__EXERCISE AIM__. Reproduce each of the following lines word for word, in the same order.
# # # # # # #
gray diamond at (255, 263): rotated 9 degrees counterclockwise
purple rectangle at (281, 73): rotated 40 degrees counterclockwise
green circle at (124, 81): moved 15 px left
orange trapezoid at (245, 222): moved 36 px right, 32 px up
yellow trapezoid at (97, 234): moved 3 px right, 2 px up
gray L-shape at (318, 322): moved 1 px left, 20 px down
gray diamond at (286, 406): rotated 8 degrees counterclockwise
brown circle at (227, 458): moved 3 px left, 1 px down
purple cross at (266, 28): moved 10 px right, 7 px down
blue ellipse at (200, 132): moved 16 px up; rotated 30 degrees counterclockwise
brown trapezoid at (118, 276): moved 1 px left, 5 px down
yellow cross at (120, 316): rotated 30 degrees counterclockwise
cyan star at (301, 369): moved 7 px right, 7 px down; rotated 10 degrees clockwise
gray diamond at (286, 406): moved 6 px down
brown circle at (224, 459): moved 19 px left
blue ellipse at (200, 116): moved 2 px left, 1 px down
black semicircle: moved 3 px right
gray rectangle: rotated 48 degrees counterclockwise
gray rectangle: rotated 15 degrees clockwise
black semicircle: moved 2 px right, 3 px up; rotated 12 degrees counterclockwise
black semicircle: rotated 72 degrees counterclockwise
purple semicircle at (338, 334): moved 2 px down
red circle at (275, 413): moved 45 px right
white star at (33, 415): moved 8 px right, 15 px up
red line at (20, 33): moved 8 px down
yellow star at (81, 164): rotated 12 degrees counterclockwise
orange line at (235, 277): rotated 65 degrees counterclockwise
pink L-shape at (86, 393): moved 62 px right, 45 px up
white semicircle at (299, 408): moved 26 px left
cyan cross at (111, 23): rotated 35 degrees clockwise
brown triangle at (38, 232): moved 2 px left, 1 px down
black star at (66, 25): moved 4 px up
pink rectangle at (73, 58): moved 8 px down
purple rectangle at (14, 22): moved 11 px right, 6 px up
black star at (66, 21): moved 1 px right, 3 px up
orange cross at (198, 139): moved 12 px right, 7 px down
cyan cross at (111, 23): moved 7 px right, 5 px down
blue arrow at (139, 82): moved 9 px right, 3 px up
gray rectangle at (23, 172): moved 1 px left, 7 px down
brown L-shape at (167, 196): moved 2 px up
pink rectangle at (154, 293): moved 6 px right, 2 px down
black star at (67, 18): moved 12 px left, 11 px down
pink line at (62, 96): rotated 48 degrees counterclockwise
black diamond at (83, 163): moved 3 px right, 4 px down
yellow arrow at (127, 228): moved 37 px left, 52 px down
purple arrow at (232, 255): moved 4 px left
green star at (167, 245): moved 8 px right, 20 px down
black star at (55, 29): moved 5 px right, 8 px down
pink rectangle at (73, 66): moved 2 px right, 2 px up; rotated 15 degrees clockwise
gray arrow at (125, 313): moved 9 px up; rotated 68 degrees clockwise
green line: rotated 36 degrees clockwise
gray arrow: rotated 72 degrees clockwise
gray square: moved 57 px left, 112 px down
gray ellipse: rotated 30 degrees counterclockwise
# # # # # # #
__RESPONSE TO THE TASK__.
gray diamond at (255, 263): rotated 9 degrees counterclockwise
purple rectangle at (281, 73): rotated 40 degrees counterclockwise
green circle at (124, 81): moved 15 px left
orange trapezoid at (245, 222): moved 36 px right, 32 px up
yellow trapezoid at (97, 234): moved 3 px right, 2 px up
gray L-shape at (318, 322): moved 1 px left, 20 px down
gray diamond at (286, 406): rotated 8 degrees counterclockwise
brown circle at (227, 458): moved 3 px left, 1 px down
purple cross at (266, 28): moved 10 px right, 7 px down
blue ellipse at (200, 132): moved 16 px up; rotated 30 degrees counterclockwise
brown trapezoid at (118, 276): moved 1 px left, 5 px down
yellow cross at (120, 316): rotated 30 degrees counterclockwise
cyan star at (301, 369): moved 7 px right, 7 px down; rotated 10 degrees clockwise
gray diamond at (286, 406): moved 6 px down
brown circle at (224, 459): moved 19 px left
blue ellipse at (200, 116): moved 2 px left, 1 px down
black semicircle: moved 3 px right
gray rectangle: rotated 48 degrees counterclockwise
gray rectangle: rotated 15 degrees clockwise
black semicircle: moved 2 px right, 3 px up; rotated 12 degrees counterclockwise
black semicircle: rotated 72 degrees counterclockwise
purple semicircle at (338, 334): moved 2 px down
red circle at (275, 413): moved 45 px right
white star at (33, 415): moved 8 px right, 15 px up
red line at (20, 33): moved 8 px down
yellow star at (81, 164): rotated 12 degrees counterclockwise
orange line at (235, 277): rotated 65 degrees counterclockwise
pink L-shape at (86, 393): moved 62 px right, 45 px up
white semicircle at (299, 408): moved 26 px left
cyan cross at (111, 23): rotated 35 degrees clockwise
brown triangle at (38, 232): moved 2 px left, 1 px down
black star at (66, 25): moved 4 px up
pink rectangle at (73, 58): moved 8 px down
purple rectangle at (14, 22): moved 11 px right, 6 px up
black star at (66, 21): moved 1 px right, 3 px up
orange cross at (198, 139): moved 12 px right, 7 px down
cyan cross at (111, 23): moved 7 px right, 5 px down
blue arrow at (139, 82): moved 9 px right, 3 px up
gray rectangle at (23, 172): moved 1 px left, 7 px down
brown L-shape at (167, 196): moved 2 px up
pink rectangle at (154, 293): moved 6 px right, 2 px down
black star at (67, 18): moved 12 px left, 11 px down
pink line at (62, 96): rotated 48 degrees counterclockwise
black diamond at (83, 163): moved 3 px right, 4 px down
yellow arrow at (127, 228): moved 37 px left, 52 px down
purple arrow at (232, 255): moved 4 px left
green star at (167, 245): moved 8 px right, 20 px down
black star at (55, 29): moved 5 px right, 8 px down
pink rectangle at (73, 66): moved 2 px right, 2 px up; rotated 15 degrees clockwise
gray arrow at (125, 313): moved 9 px up; rotated 68 degrees clockwise
green line: rotated 36 degrees clockwise
gray arrow: rotated 72 degrees clockwise
gray square: moved 57 px left, 112 px down
gray ellipse: rotated 30 degrees counterclockwise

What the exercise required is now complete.